- **AIM OF THE EXERCISE**
Exact copy, pictures excluded: output the lines from the opening of the entries through the line bearing "RGB pin B: GP12 -> GP5".

————————

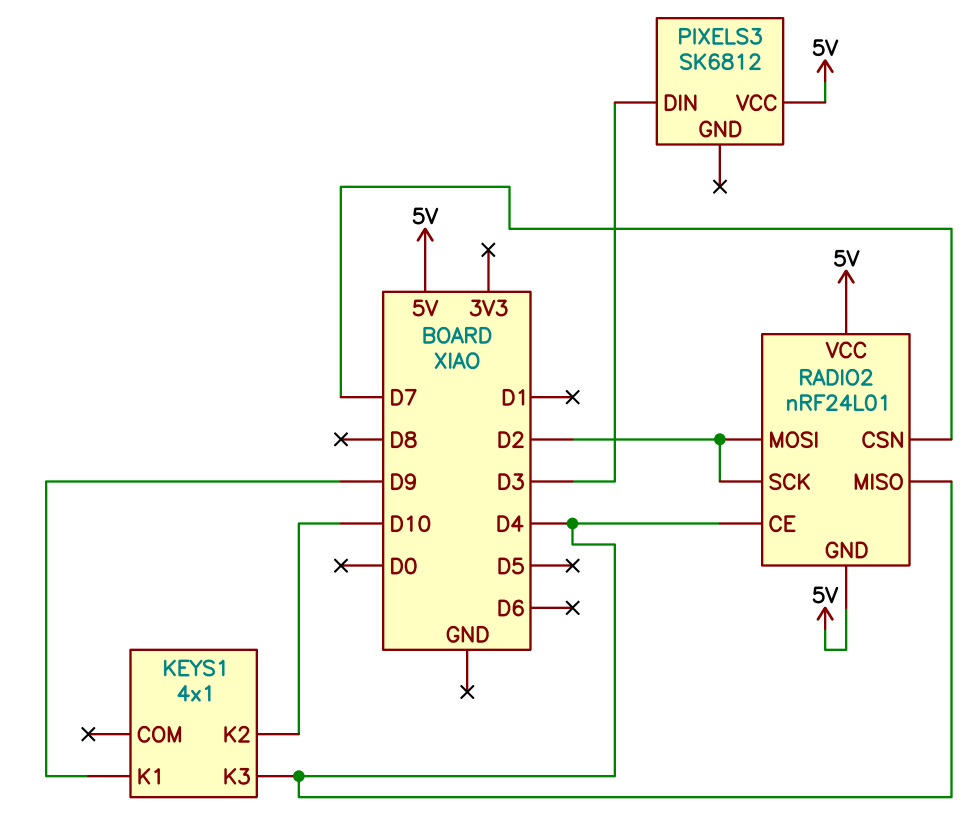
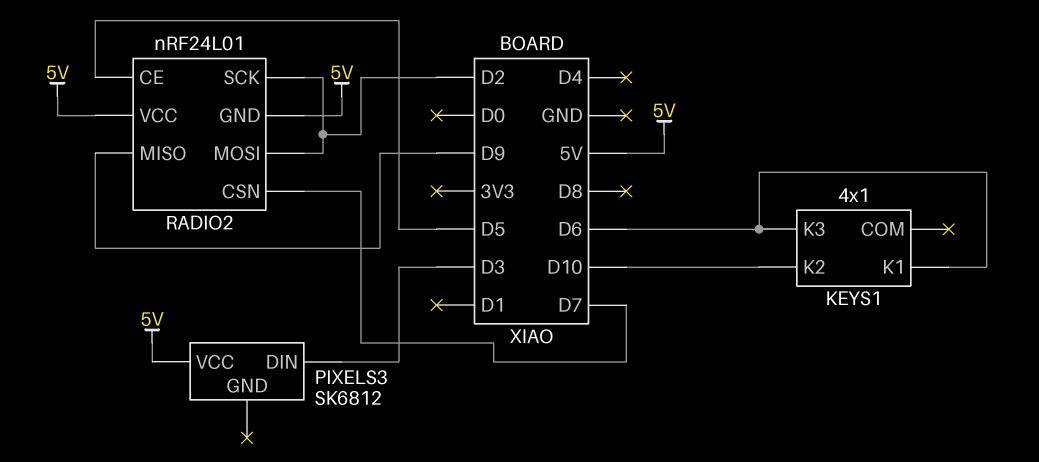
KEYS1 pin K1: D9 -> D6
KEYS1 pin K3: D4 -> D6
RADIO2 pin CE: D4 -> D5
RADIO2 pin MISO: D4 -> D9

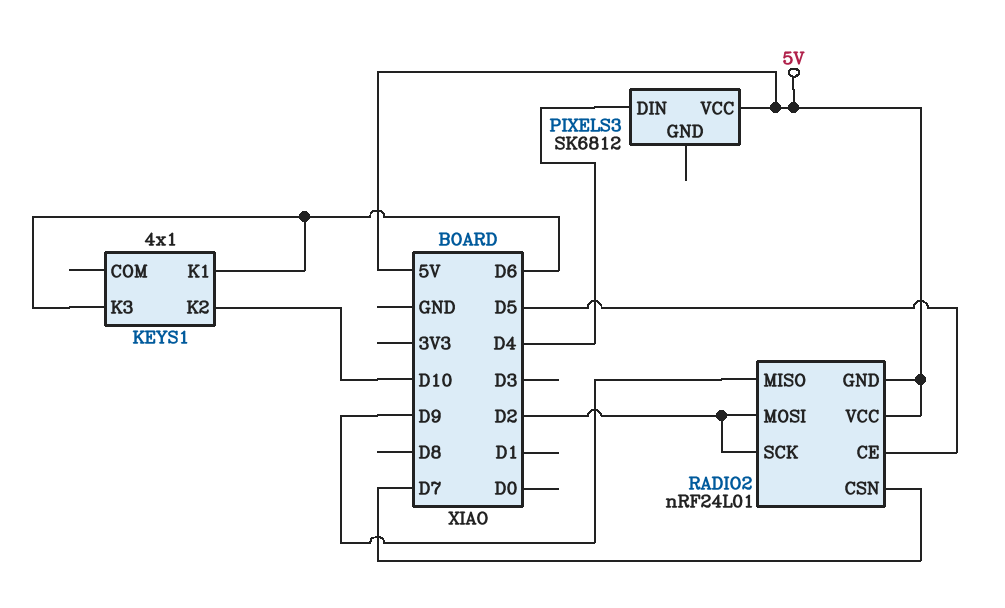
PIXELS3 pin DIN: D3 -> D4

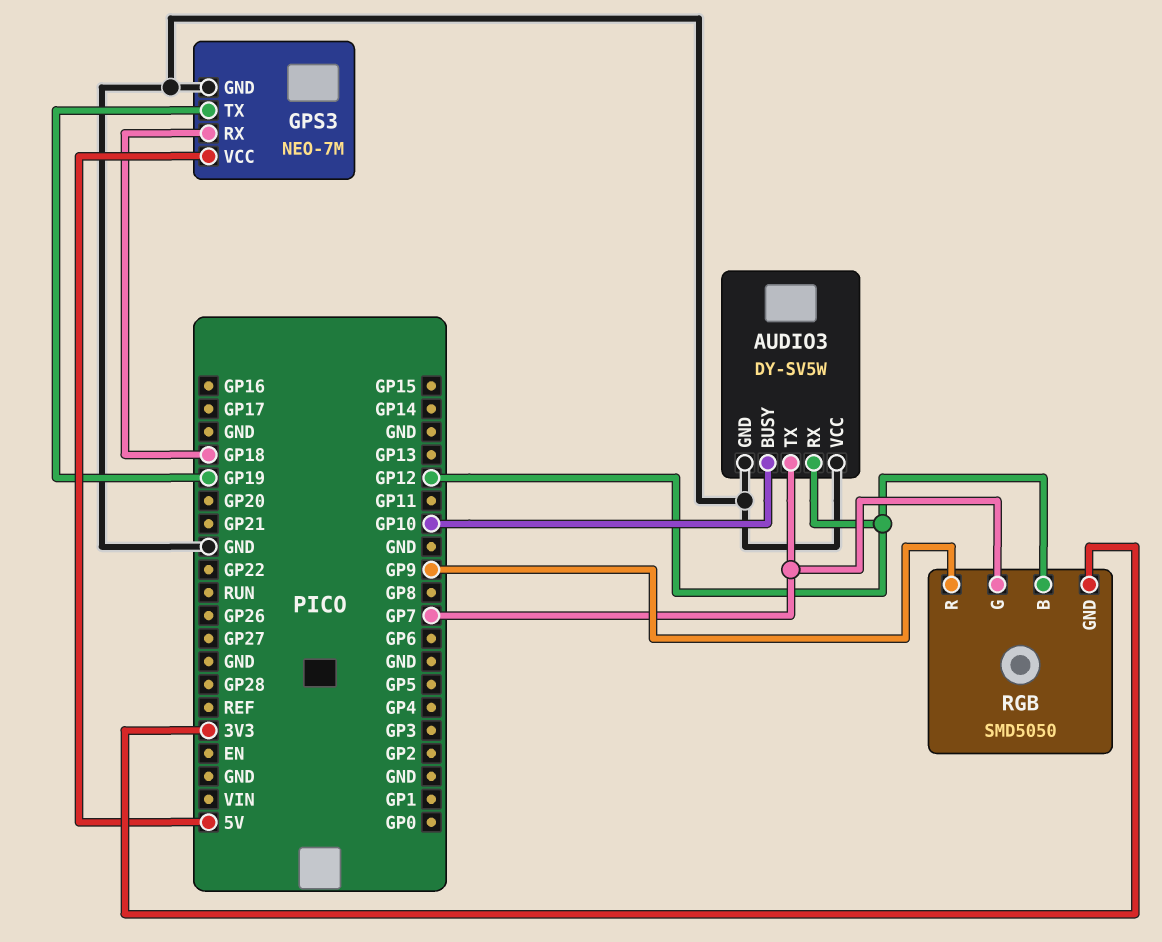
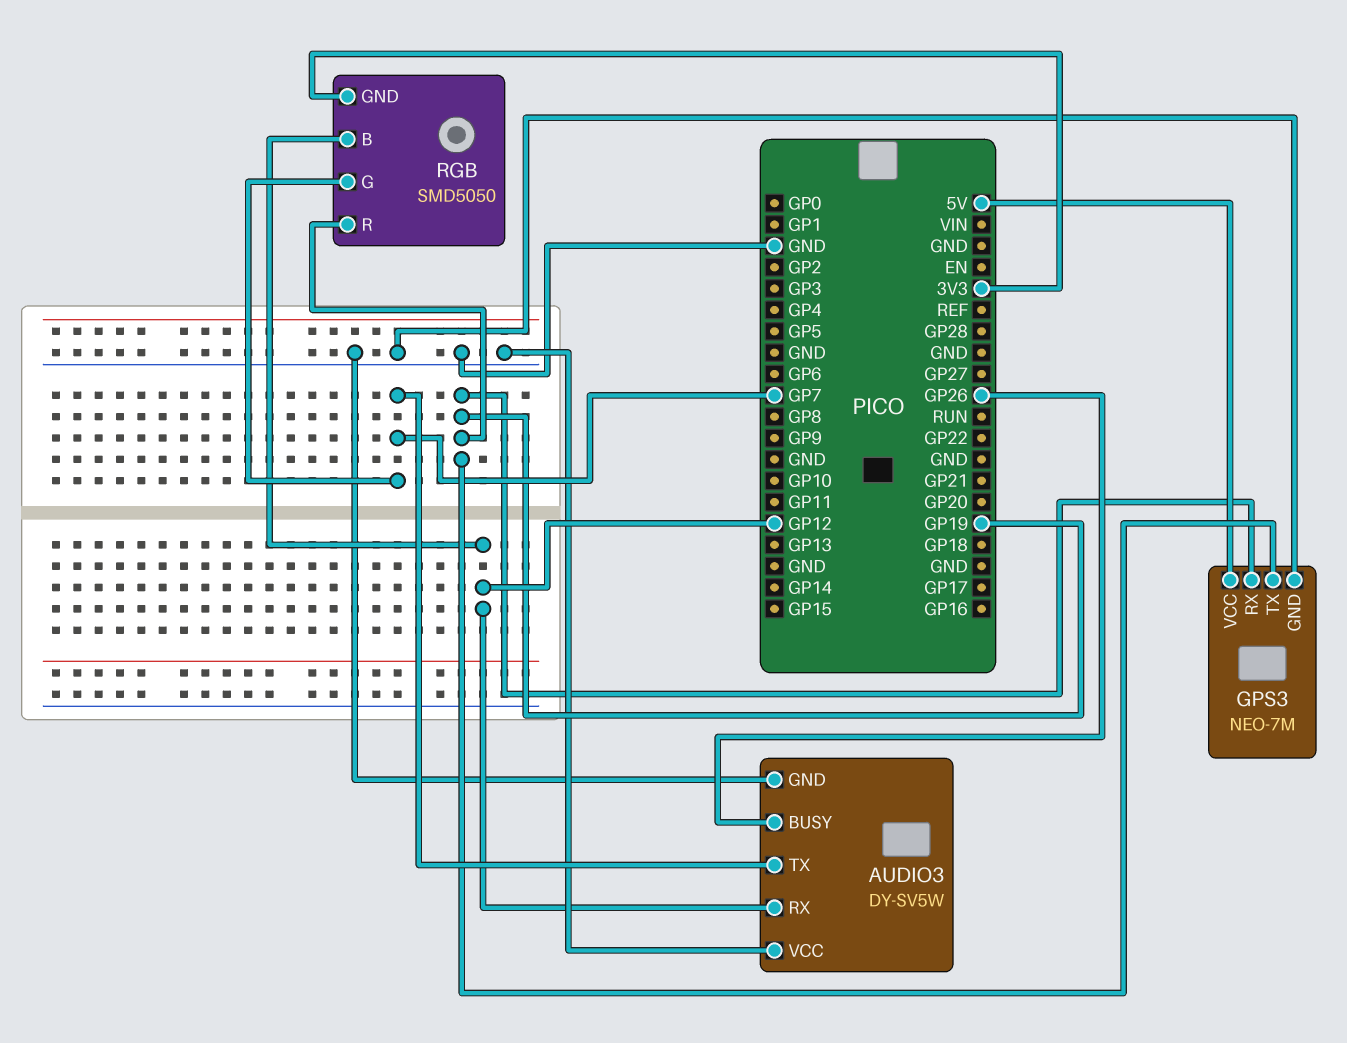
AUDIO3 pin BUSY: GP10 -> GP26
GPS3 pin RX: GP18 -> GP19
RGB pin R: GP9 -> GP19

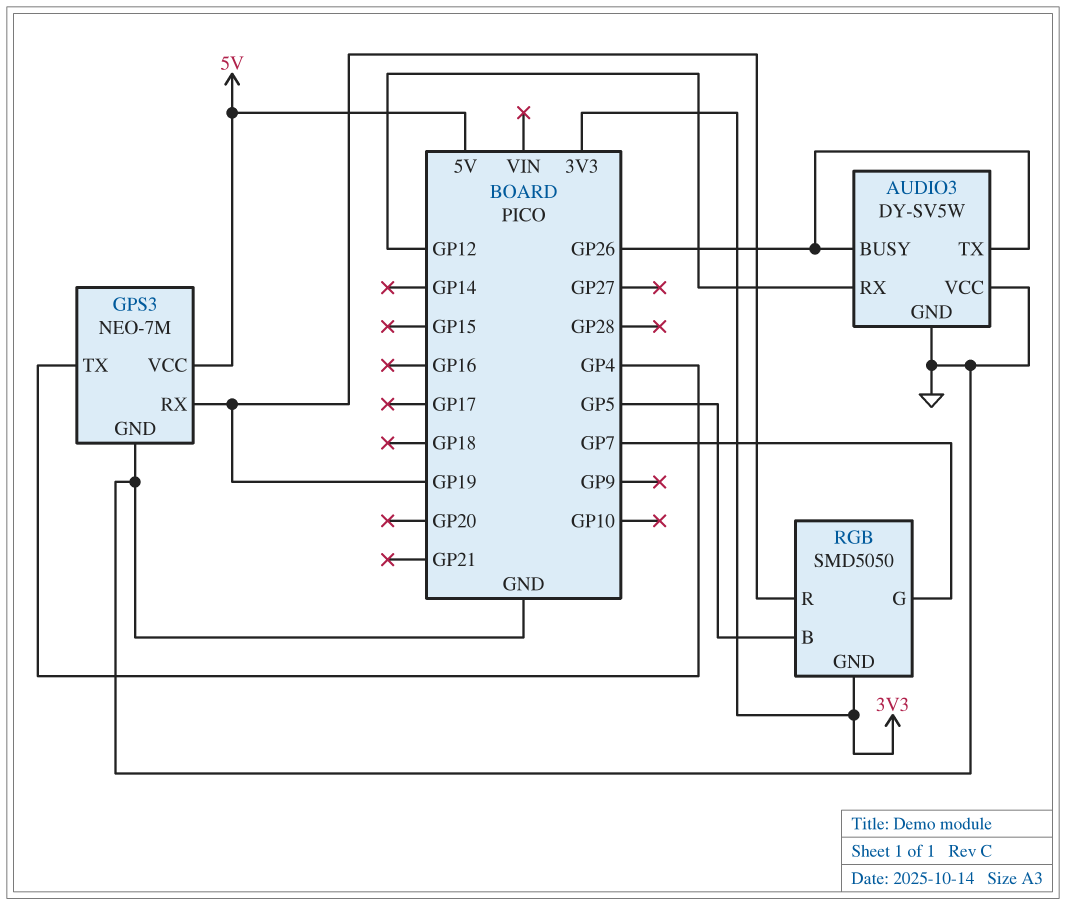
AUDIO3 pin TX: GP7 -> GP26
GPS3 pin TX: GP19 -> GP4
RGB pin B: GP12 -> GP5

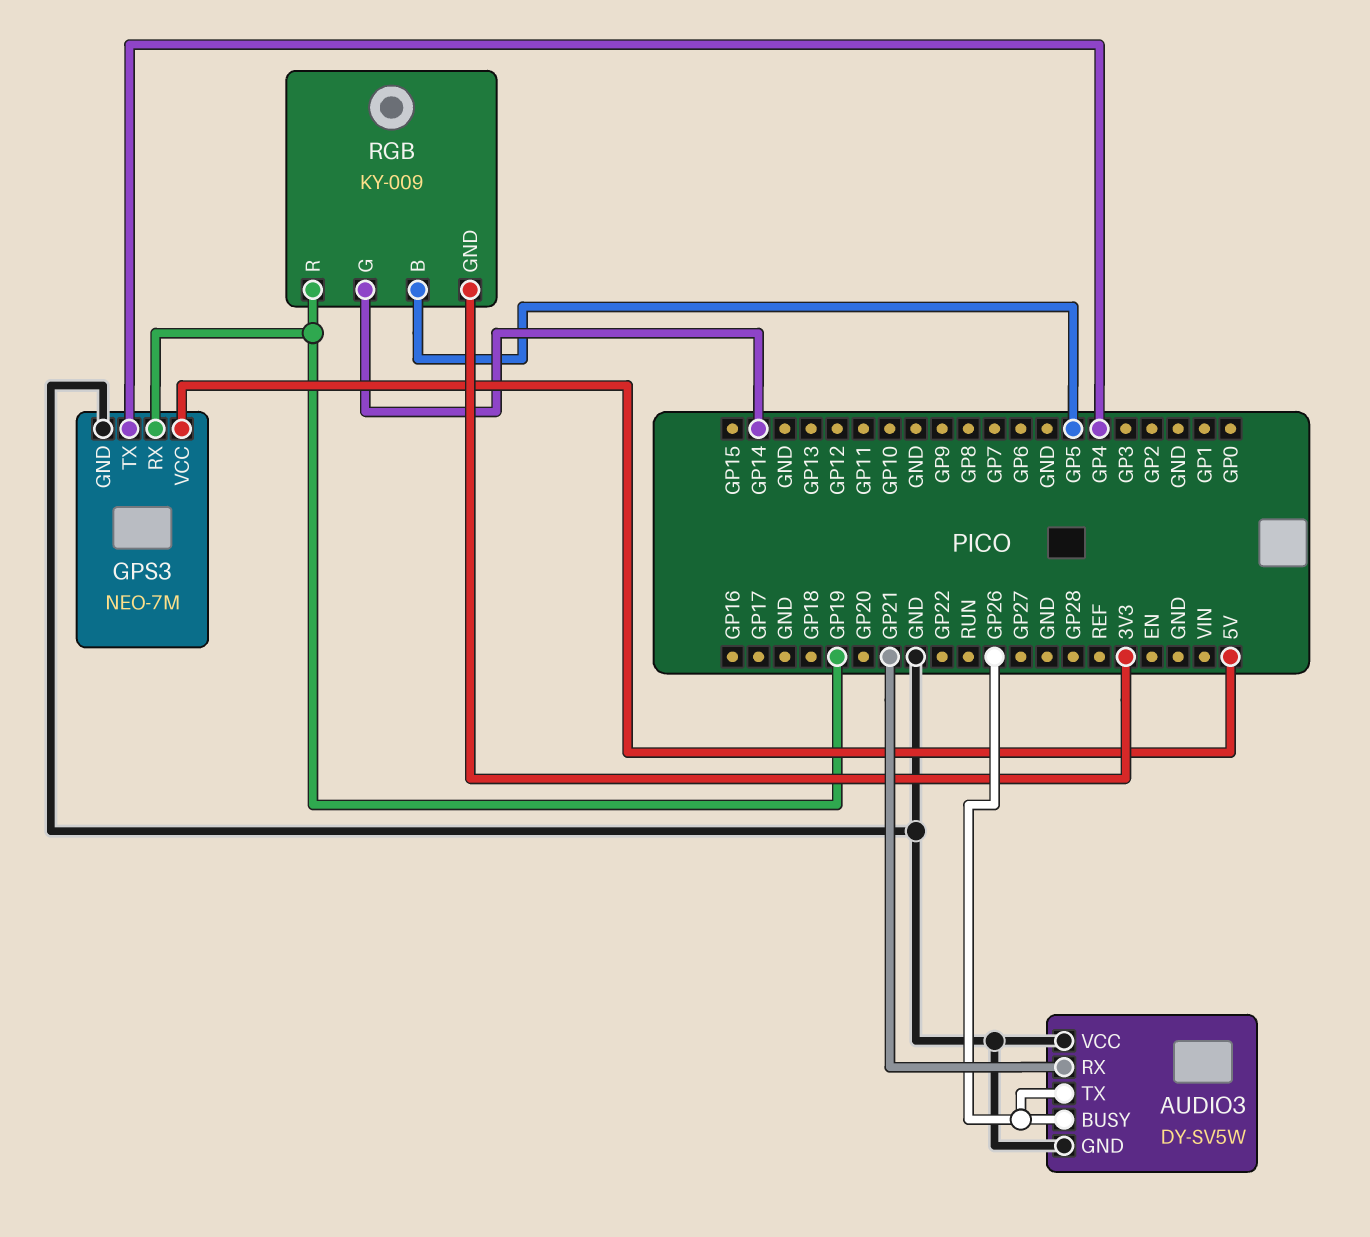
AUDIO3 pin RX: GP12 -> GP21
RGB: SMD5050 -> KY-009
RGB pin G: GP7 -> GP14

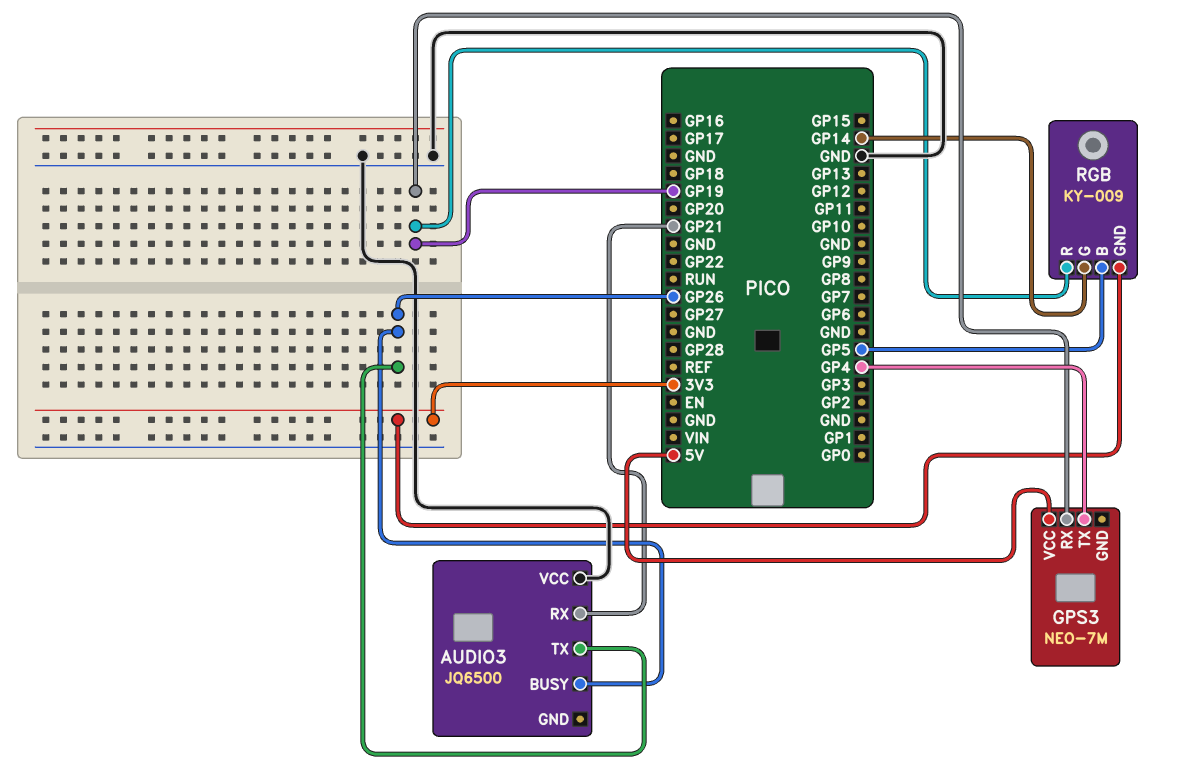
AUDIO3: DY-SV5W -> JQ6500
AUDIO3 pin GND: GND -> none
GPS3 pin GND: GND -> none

————————

- **EXERCISE SOLUTION**
KEYS1 pin K1: D9 -> D6
KEYS1 pin K3: D4 -> D6
RADIO2 pin CE: D4 -> D5
RADIO2 pin MISO: D4 -> D9

PIXELS3 pin DIN: D3 -> D4

AUDIO3 pin BUSY: GP10 -> GP26
GPS3 pin RX: GP18 -> GP19
RGB pin R: GP9 -> GP19

AUDIO3 pin TX: GP7 -> GP26
GPS3 pin TX: GP19 -> GP4
RGB pin B: GP12 -> GP5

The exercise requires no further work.